Exercise data Start Marker

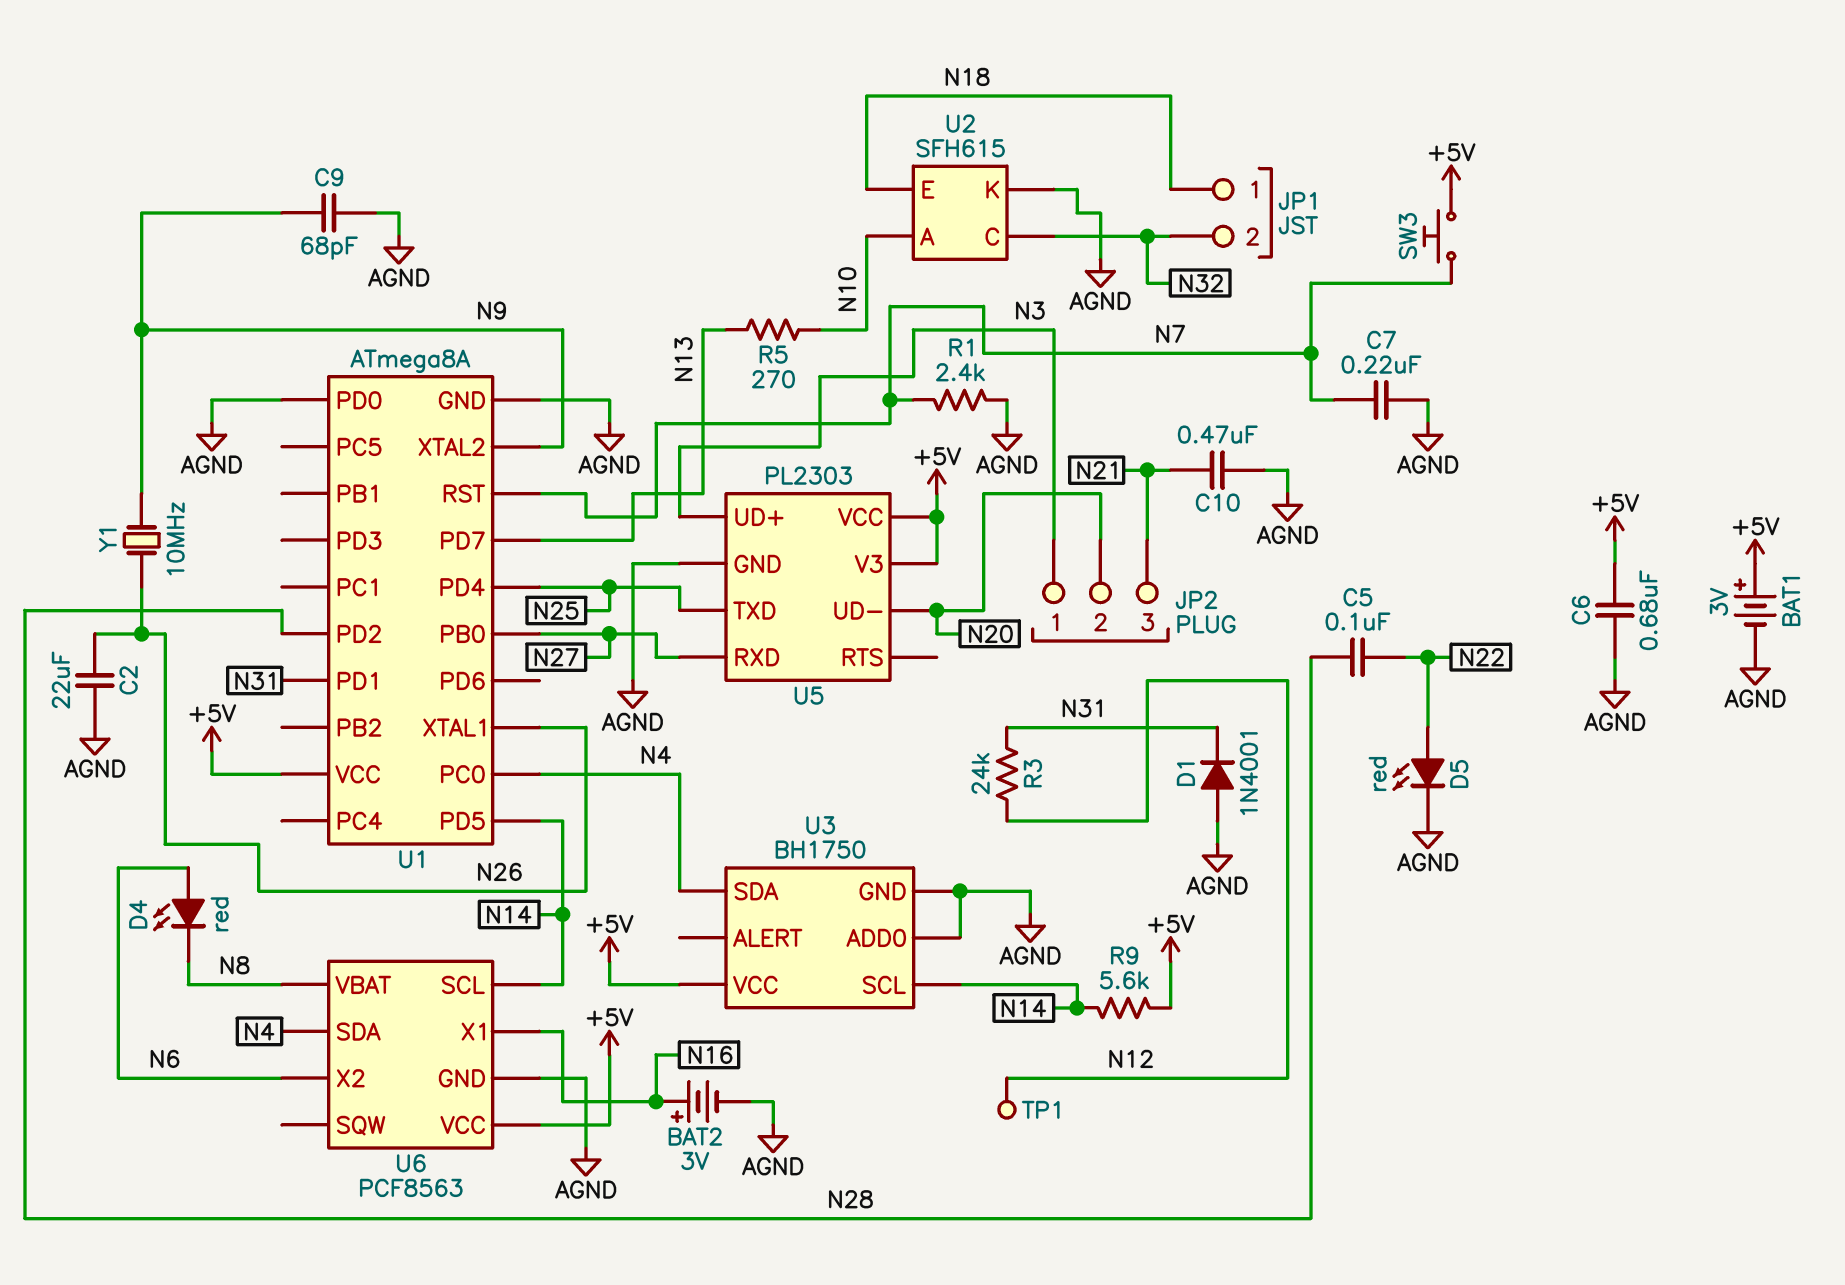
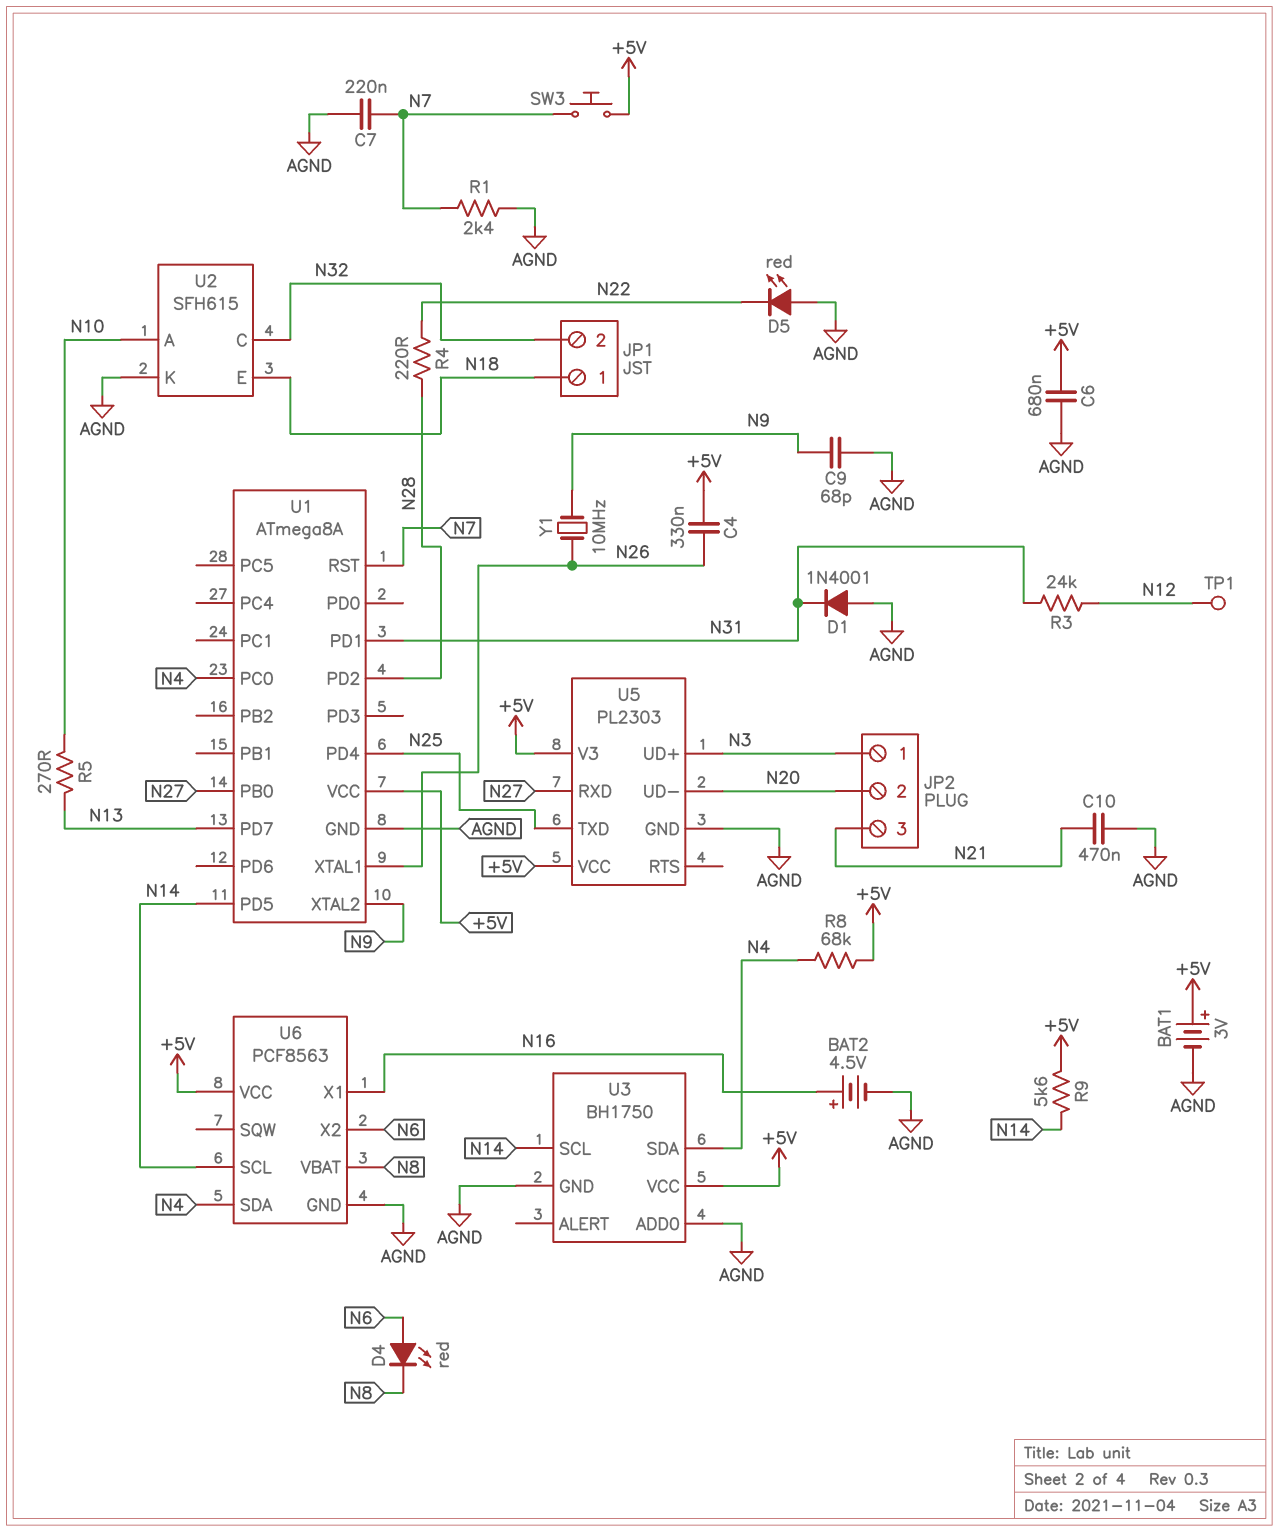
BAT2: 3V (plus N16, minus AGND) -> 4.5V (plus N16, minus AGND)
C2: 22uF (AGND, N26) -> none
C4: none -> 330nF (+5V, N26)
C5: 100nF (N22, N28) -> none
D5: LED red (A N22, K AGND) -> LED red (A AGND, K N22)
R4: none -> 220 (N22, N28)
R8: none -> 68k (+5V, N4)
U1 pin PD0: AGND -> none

Exercise data End Marker

Task goal:
Output exactly the lines from the one containing "C2: 22uF (AGND, N26) -> none" through the last line of the entries, both ends included.

Response to the task:
C2: 22uF (AGND, N26) -> none
C4: none -> 330nF (+5V, N26)
C5: 100nF (N22, N28) -> none
D5: LED red (A N22, K AGND) -> LED red (A AGND, K N22)
R4: none -> 220 (N22, N28)
R8: none -> 68k (+5V, N4)
U1 pin PD0: AGND -> none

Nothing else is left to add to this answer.